§ **Task description**:
Every line in the data below from the one containing "camera: 30 degrees left, 0 degrees up" down to the one containing "none -> pink cap [367,485,418,528]", both included, must be retyped exactly; no other line is to appear.

§ **Supplied material**:
* * *
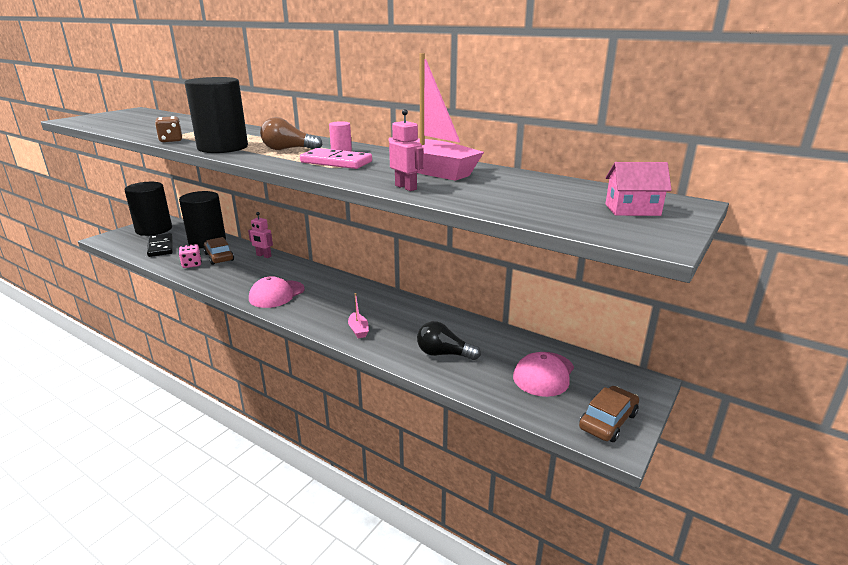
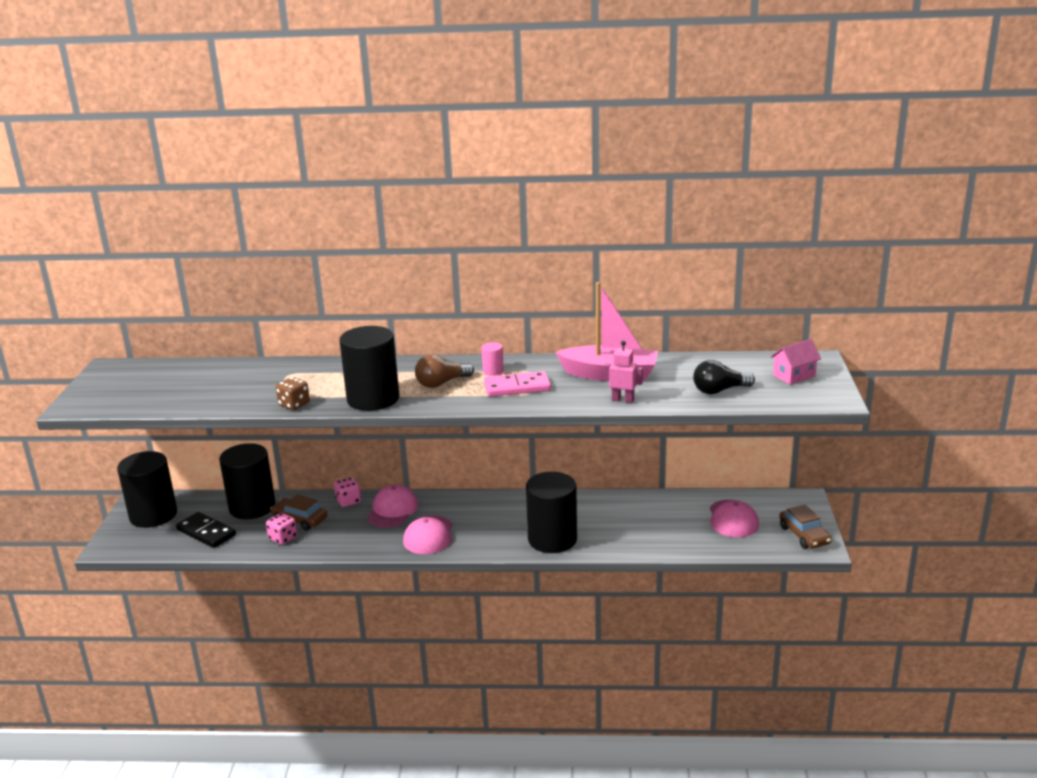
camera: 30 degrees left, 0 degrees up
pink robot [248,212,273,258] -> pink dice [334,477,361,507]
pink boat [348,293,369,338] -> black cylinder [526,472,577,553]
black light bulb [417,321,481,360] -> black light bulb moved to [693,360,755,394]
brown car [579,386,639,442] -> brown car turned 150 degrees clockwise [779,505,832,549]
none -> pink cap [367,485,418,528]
* * *
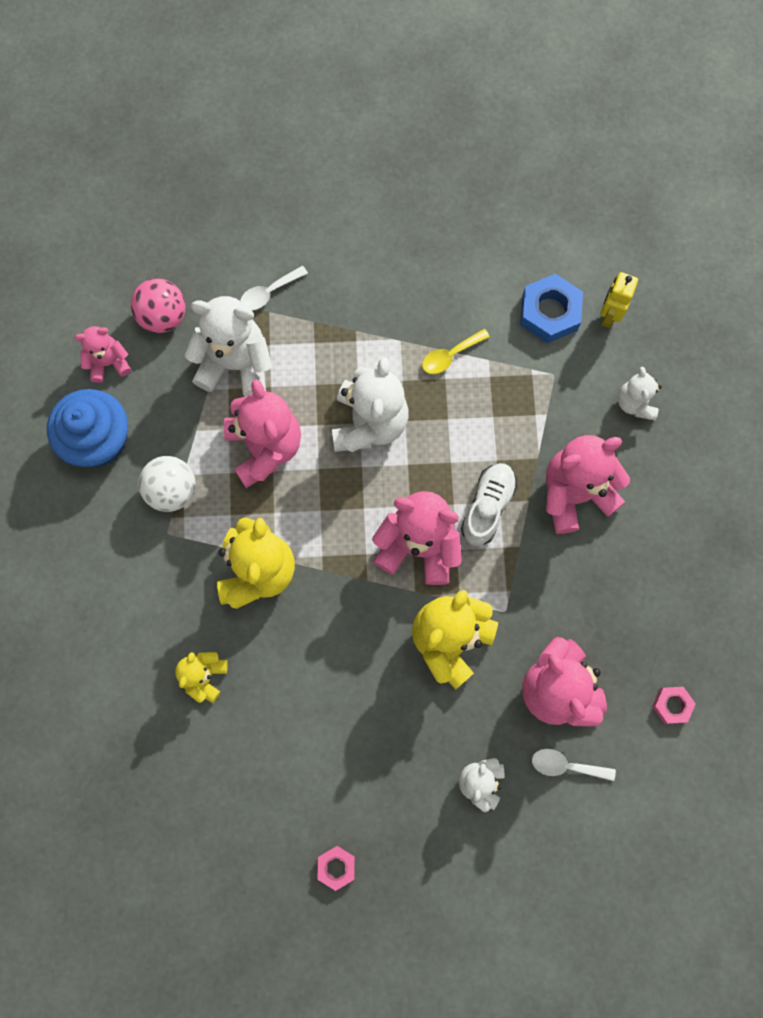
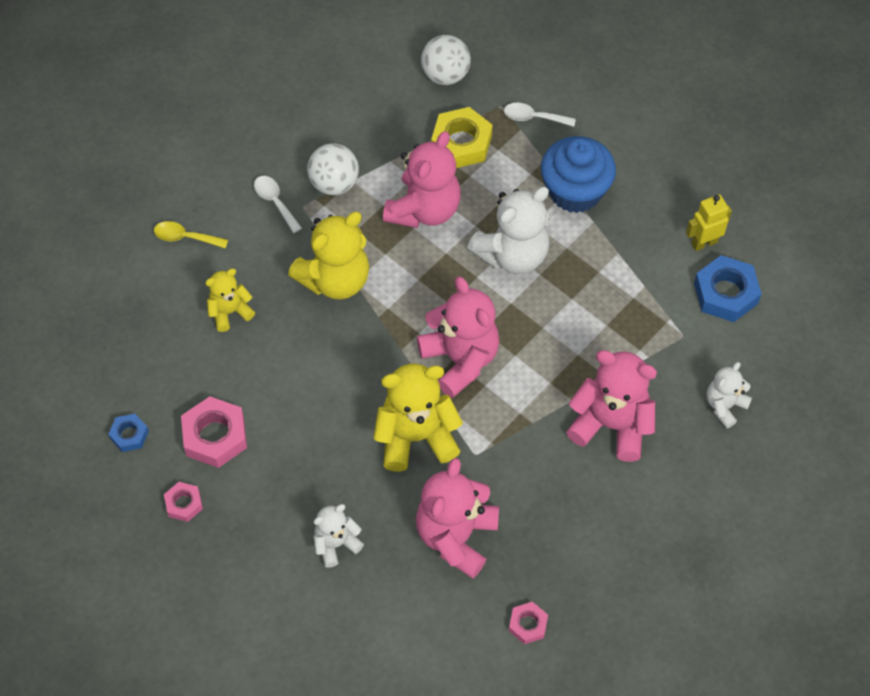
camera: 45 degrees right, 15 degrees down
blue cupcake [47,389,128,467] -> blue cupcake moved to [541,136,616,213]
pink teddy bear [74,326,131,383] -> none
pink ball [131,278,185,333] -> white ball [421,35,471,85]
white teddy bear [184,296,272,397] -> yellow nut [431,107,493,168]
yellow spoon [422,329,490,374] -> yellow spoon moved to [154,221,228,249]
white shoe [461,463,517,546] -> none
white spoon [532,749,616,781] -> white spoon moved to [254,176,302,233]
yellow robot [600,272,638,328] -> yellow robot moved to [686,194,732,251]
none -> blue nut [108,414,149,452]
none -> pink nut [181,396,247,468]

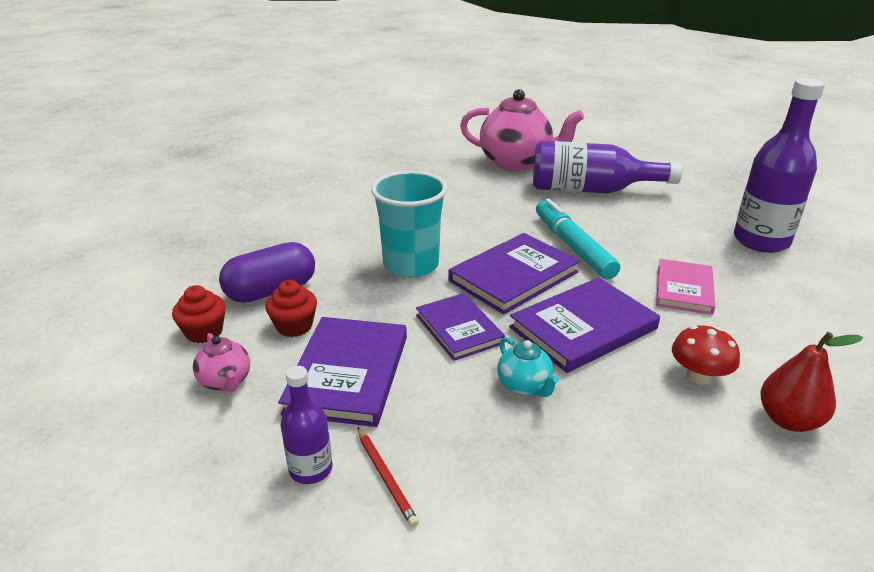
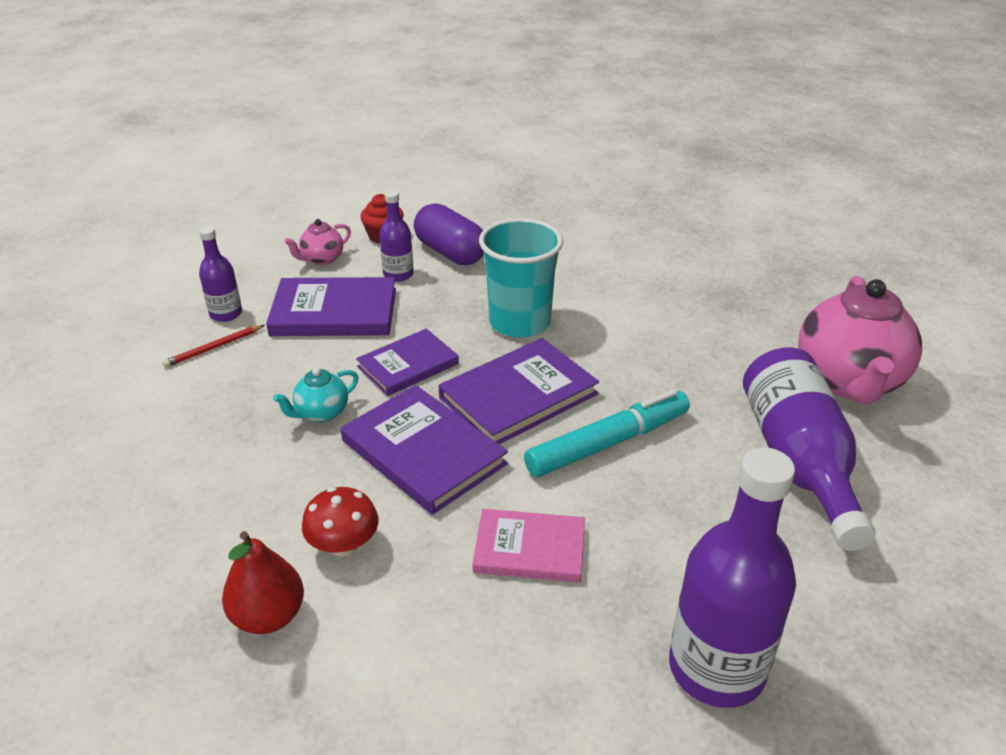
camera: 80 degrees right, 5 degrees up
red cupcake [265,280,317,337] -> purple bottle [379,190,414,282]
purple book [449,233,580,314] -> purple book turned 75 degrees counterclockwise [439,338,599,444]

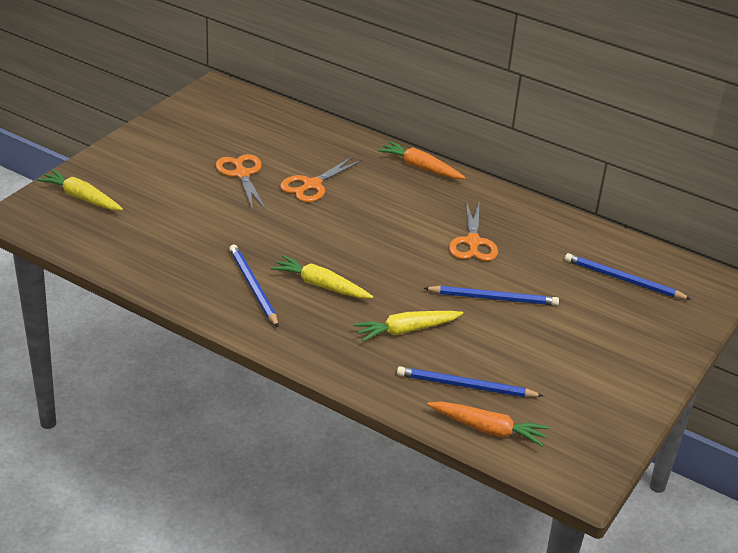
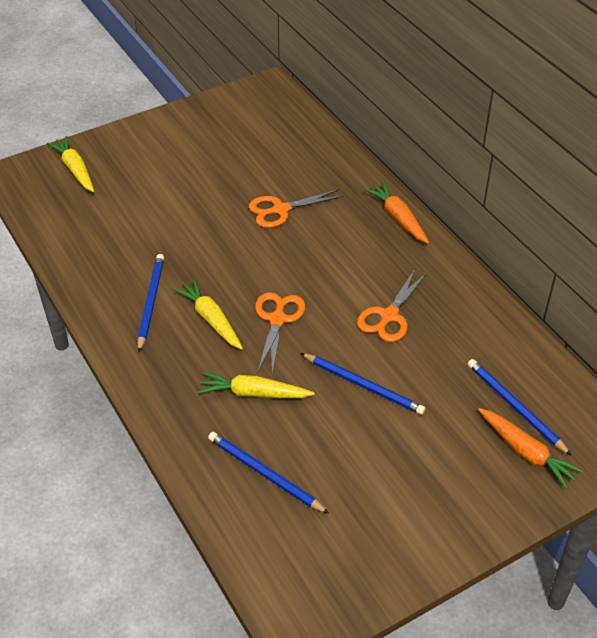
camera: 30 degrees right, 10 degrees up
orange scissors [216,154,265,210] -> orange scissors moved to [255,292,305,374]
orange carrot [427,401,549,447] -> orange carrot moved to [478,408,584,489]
* * *
§ **Solution below**:
camera: 30 degrees left, 0 degrees up
pink robot [248,212,273,258] -> pink dice [334,477,361,507]
pink boat [348,293,369,338] -> black cylinder [526,472,577,553]
black light bulb [417,321,481,360] -> black light bulb moved to [693,360,755,394]
brown car [579,386,639,442] -> brown car turned 150 degrees clockwise [779,505,832,549]
none -> pink cap [367,485,418,528]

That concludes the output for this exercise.